(Version difference data)
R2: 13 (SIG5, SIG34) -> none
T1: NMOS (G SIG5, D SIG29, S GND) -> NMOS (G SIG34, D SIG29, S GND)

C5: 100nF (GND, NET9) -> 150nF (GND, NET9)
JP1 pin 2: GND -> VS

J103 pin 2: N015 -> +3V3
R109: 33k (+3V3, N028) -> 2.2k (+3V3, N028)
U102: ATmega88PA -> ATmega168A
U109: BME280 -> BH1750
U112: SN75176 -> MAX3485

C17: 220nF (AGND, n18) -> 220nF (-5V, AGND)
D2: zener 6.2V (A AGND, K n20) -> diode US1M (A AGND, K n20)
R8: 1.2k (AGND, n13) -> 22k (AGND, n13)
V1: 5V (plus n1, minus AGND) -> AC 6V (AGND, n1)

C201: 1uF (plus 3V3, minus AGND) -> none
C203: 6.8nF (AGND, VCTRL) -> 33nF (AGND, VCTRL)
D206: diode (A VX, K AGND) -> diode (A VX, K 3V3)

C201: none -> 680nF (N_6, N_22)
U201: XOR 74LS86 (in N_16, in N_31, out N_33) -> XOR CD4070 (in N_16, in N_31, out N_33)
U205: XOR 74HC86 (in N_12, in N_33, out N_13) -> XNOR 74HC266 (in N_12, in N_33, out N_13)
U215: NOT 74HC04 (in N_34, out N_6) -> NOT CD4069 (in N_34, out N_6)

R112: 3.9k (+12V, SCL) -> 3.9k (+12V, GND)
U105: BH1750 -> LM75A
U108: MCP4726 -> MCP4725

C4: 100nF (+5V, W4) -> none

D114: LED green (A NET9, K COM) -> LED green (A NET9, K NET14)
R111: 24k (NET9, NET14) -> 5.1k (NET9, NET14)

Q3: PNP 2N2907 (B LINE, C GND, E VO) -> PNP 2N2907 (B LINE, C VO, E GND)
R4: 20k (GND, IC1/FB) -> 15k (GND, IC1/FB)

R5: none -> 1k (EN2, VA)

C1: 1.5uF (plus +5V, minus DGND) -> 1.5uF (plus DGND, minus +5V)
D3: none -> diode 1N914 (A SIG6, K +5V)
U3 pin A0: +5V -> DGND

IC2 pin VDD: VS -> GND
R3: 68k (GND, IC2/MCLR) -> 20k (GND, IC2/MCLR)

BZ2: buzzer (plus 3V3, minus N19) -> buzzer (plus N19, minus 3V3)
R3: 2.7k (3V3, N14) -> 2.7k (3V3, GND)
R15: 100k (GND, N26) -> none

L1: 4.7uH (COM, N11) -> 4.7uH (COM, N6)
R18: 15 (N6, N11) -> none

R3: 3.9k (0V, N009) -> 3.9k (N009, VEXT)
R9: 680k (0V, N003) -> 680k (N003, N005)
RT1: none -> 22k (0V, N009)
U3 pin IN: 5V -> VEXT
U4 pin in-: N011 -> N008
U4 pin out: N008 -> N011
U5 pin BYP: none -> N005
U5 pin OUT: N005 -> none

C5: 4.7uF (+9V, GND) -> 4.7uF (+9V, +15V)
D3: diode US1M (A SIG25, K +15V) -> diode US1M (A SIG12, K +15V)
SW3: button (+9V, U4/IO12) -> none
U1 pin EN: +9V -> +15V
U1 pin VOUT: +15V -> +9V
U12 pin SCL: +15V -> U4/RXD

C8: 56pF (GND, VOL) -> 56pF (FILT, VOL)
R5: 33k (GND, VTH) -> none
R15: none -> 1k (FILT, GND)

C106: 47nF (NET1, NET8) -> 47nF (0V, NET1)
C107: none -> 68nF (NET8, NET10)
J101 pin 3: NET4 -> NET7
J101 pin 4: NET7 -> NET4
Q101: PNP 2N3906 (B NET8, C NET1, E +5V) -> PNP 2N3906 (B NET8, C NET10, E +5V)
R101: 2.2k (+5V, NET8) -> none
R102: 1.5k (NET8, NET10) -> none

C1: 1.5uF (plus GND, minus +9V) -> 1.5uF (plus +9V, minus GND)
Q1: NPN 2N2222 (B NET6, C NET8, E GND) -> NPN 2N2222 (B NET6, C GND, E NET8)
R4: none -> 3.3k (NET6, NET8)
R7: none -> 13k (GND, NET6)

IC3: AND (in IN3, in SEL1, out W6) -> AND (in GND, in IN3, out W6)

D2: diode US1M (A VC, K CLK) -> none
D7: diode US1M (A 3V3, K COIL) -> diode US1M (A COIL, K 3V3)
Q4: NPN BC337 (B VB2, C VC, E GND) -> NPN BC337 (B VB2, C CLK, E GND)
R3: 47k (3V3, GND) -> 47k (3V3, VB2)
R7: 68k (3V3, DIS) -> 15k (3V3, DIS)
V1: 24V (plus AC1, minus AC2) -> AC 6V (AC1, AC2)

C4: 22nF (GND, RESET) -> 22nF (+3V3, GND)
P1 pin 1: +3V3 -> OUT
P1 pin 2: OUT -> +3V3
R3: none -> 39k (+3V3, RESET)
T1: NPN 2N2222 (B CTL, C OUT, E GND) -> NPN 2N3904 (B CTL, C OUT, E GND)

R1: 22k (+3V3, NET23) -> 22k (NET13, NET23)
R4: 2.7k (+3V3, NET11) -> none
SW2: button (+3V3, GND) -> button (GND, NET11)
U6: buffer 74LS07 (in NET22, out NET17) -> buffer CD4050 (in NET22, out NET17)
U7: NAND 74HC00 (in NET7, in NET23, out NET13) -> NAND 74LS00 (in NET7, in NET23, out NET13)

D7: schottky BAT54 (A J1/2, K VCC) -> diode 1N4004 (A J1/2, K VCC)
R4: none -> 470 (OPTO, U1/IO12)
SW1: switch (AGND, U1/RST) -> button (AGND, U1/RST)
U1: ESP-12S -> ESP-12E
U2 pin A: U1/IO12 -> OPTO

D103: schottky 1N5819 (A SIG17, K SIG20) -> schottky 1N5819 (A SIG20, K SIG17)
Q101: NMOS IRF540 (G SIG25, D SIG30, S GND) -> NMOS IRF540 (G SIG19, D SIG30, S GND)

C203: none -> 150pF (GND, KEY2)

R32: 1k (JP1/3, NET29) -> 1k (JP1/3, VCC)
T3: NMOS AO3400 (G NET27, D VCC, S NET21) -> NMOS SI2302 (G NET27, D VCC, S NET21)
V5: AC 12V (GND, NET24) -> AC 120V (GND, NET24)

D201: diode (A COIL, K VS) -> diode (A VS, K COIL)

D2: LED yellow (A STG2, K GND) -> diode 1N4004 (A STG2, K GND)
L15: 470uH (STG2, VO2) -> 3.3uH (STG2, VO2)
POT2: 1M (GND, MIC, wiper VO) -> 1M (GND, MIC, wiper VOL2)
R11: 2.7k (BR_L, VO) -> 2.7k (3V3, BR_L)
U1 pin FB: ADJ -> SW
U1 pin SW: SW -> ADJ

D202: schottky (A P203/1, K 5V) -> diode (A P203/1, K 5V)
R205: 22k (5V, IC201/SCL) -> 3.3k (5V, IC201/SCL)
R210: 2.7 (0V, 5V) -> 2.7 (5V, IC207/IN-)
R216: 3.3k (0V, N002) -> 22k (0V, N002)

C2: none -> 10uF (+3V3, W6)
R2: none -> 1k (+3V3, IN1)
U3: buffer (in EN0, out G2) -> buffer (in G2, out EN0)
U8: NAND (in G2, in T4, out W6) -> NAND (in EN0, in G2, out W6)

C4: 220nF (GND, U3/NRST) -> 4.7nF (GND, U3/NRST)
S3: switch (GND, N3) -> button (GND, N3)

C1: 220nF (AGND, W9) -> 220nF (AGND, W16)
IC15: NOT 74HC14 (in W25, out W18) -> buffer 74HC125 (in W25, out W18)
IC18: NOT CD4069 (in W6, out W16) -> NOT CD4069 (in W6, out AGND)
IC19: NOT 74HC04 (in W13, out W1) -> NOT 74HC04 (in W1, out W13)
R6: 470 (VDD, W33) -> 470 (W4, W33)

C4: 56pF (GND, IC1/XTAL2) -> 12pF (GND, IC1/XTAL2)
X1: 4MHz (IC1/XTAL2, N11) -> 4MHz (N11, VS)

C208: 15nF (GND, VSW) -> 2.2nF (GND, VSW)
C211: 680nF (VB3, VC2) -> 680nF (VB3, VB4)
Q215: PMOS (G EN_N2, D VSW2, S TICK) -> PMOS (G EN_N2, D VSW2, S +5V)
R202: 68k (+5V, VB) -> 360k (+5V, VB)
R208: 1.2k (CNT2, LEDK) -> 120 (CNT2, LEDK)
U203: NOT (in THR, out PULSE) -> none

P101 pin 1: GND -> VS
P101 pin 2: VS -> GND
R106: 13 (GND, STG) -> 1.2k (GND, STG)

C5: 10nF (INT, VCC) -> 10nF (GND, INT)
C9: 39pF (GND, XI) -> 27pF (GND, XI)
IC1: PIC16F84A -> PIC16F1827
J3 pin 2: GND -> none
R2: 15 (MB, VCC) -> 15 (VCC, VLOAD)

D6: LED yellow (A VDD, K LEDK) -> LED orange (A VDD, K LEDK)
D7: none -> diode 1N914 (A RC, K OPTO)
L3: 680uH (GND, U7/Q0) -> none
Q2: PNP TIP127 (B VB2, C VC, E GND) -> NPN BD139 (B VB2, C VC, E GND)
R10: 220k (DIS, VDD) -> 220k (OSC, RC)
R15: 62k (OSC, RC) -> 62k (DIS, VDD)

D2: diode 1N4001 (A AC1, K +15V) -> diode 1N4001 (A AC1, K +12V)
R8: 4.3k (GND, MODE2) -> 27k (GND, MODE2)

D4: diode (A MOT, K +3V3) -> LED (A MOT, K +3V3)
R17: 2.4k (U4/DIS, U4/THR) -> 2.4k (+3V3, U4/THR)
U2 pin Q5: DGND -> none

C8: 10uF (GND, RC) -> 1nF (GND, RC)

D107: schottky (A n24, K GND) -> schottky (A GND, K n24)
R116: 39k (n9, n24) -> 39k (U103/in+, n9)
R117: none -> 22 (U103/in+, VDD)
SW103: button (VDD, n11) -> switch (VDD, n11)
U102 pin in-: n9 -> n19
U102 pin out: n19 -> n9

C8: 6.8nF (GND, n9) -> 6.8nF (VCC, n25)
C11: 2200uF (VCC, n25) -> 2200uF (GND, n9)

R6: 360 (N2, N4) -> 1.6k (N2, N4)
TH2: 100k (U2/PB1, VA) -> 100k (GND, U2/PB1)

(What is expected):
Write out exactly the lines above between the line with "R205: 22k (5V, IC201/SCL)" and the line with "L3: 680uH (GND, U7/Q0) -> none", inclusive, and nothing beyond them.

(Task solution):
R205: 22k (5V, IC201/SCL) -> 3.3k (5V, IC201/SCL)
R210: 2.7 (0V, 5V) -> 2.7 (5V, IC207/IN-)
R216: 3.3k (0V, N002) -> 22k (0V, N002)

C2: none -> 10uF (+3V3, W6)
R2: none -> 1k (+3V3, IN1)
U3: buffer (in EN0, out G2) -> buffer (in G2, out EN0)
U8: NAND (in G2, in T4, out W6) -> NAND (in EN0, in G2, out W6)

C4: 220nF (GND, U3/NRST) -> 4.7nF (GND, U3/NRST)
S3: switch (GND, N3) -> button (GND, N3)

C1: 220nF (AGND, W9) -> 220nF (AGND, W16)
IC15: NOT 74HC14 (in W25, out W18) -> buffer 74HC125 (in W25, out W18)
IC18: NOT CD4069 (in W6, out W16) -> NOT CD4069 (in W6, out AGND)
IC19: NOT 74HC04 (in W13, out W1) -> NOT 74HC04 (in W1, out W13)
R6: 470 (VDD, W33) -> 470 (W4, W33)

C4: 56pF (GND, IC1/XTAL2) -> 12pF (GND, IC1/XTAL2)
X1: 4MHz (IC1/XTAL2, N11) -> 4MHz (N11, VS)

C208: 15nF (GND, VSW) -> 2.2nF (GND, VSW)
C211: 680nF (VB3, VC2) -> 680nF (VB3, VB4)
Q215: PMOS (G EN_N2, D VSW2, S TICK) -> PMOS (G EN_N2, D VSW2, S +5V)
R202: 68k (+5V, VB) -> 360k (+5V, VB)
R208: 1.2k (CNT2, LEDK) -> 120 (CNT2, LEDK)
U203: NOT (in THR, out PULSE) -> none

P101 pin 1: GND -> VS
P101 pin 2: VS -> GND
R106: 13 (GND, STG) -> 1.2k (GND, STG)

C5: 10nF (INT, VCC) -> 10nF (GND, INT)
C9: 39pF (GND, XI) -> 27pF (GND, XI)
IC1: PIC16F84A -> PIC16F1827
J3 pin 2: GND -> none
R2: 15 (MB, VCC) -> 15 (VCC, VLOAD)

D6: LED yellow (A VDD, K LEDK) -> LED orange (A VDD, K LEDK)
D7: none -> diode 1N914 (A RC, K OPTO)
L3: 680uH (GND, U7/Q0) -> none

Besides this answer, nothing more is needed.